* _What is being asked_
Output the data in full. Keep every word exact and exclude the pictures.
Start of Available data
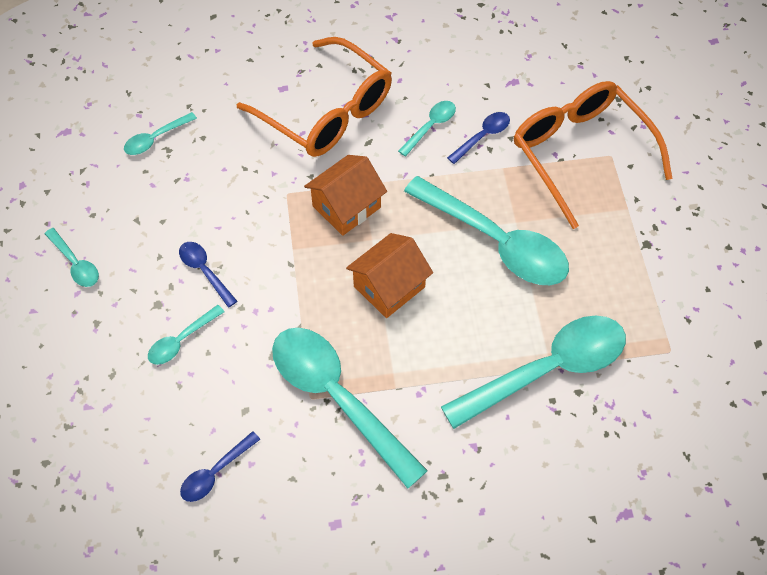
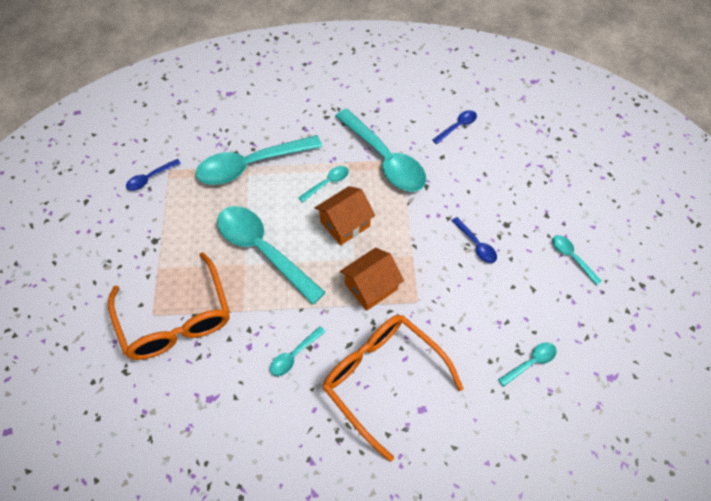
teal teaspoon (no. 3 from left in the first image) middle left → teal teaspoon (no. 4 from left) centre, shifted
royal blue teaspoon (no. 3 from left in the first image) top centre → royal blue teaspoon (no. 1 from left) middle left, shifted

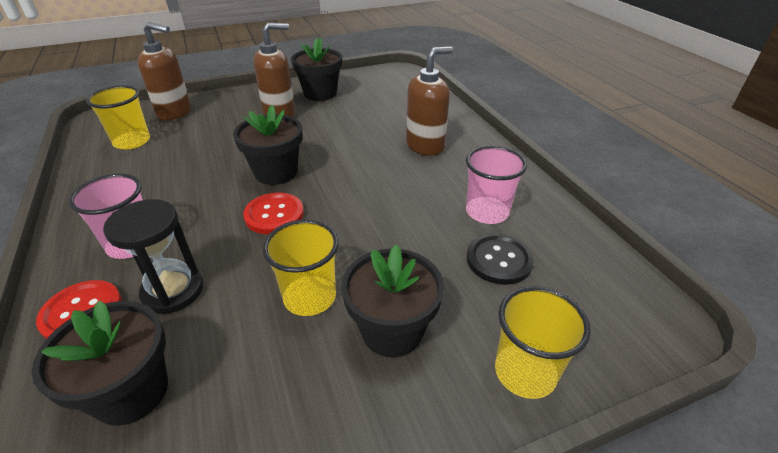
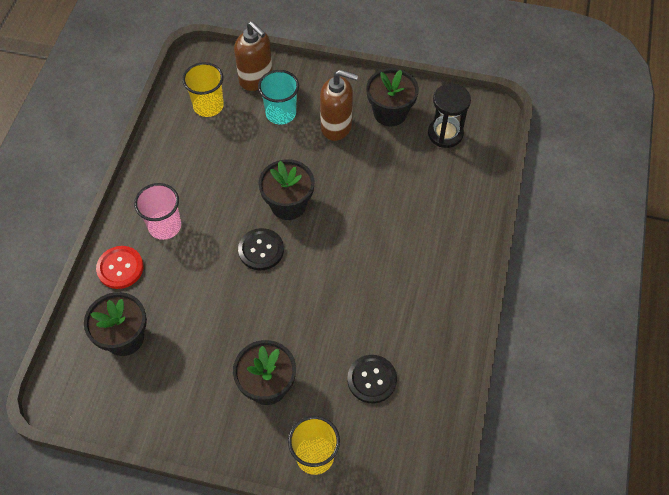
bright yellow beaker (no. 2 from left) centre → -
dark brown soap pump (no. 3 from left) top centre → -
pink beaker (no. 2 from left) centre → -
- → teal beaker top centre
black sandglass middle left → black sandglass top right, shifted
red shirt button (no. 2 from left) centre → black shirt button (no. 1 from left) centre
End of Available data
* _Output of the task_
teal teaspoon (no. 3 from left in the first image) middle left → teal teaspoon (no. 4 from left) centre, shifted
royal blue teaspoon (no. 3 from left in the first image) top centre → royal blue teaspoon (no. 1 from left) middle left, shifted

bright yellow beaker (no. 2 from left) centre → -
dark brown soap pump (no. 3 from left) top centre → -
pink beaker (no. 2 from left) centre → -
- → teal beaker top centre
black sandglass middle left → black sandglass top right, shifted
red shirt button (no. 2 from left) centre → black shirt button (no. 1 from left) centre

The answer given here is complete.